RECORD EXCERPTS -
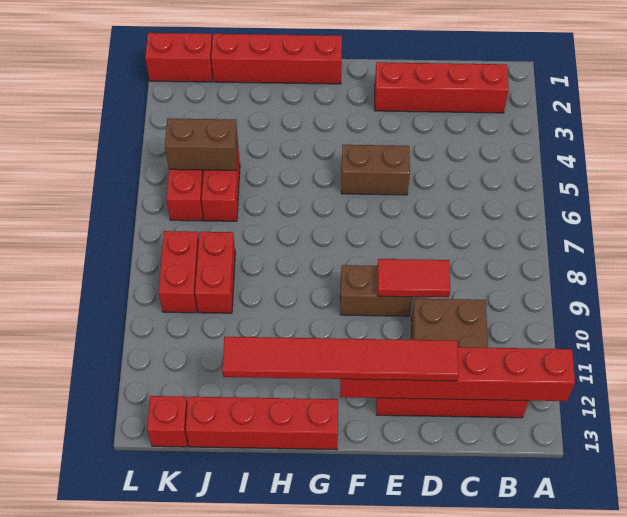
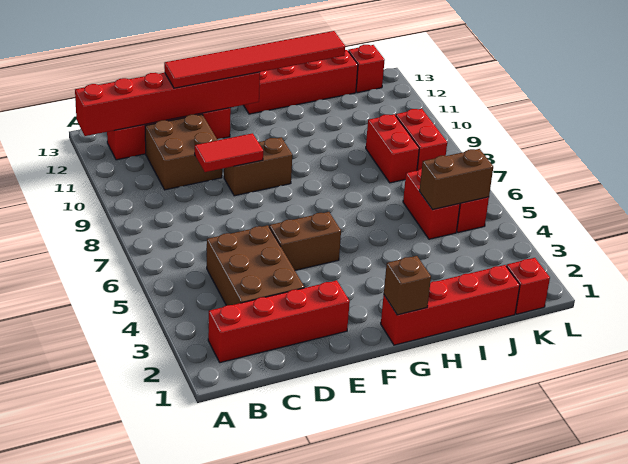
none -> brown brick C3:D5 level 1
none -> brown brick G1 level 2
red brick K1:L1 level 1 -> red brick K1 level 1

...

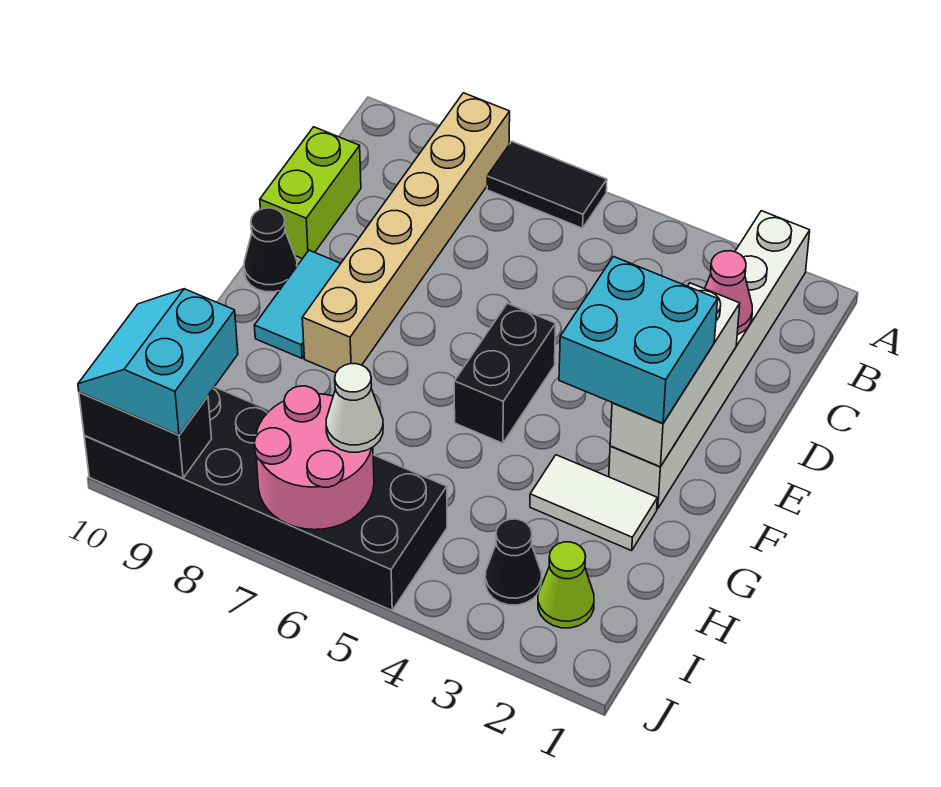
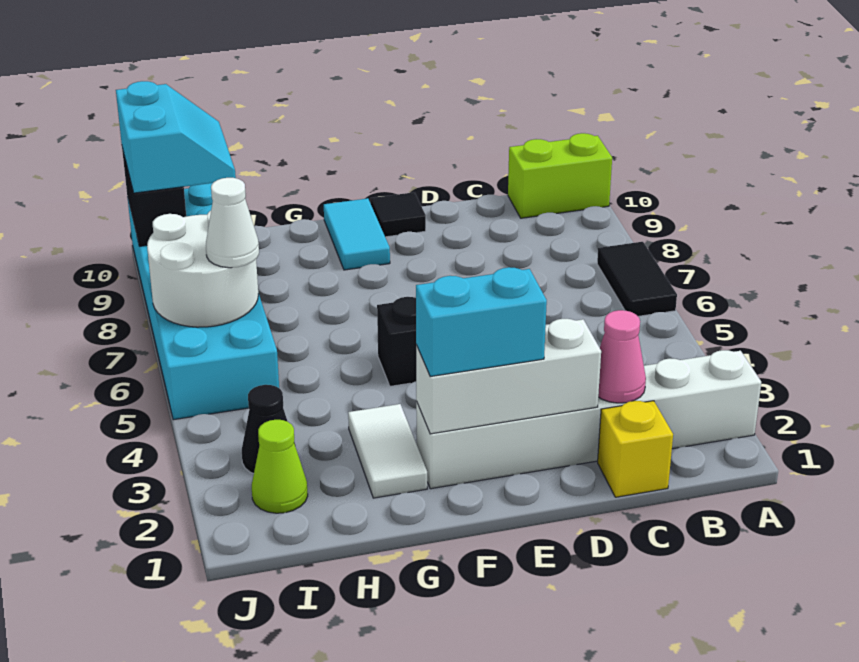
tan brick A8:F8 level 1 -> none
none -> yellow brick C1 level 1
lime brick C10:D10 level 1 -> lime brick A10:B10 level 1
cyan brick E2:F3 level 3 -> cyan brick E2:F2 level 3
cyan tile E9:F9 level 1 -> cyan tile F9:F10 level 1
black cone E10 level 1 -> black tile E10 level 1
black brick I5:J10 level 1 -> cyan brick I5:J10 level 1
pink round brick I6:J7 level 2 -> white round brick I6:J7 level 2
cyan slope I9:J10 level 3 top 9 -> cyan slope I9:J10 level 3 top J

WHAT THE TASK REQUIRES - Each line in the listing above from the one containing "pink round brick" through the one containing "cyan slope I9:J10 level 3 top 9" should be repeated exactly, and no other line.

ANSWER TO THIS PROBLEM -
pink round brick I6:J7 level 2 -> white round brick I6:J7 level 2
cyan slope I9:J10 level 3 top 9 -> cyan slope I9:J10 level 3 top J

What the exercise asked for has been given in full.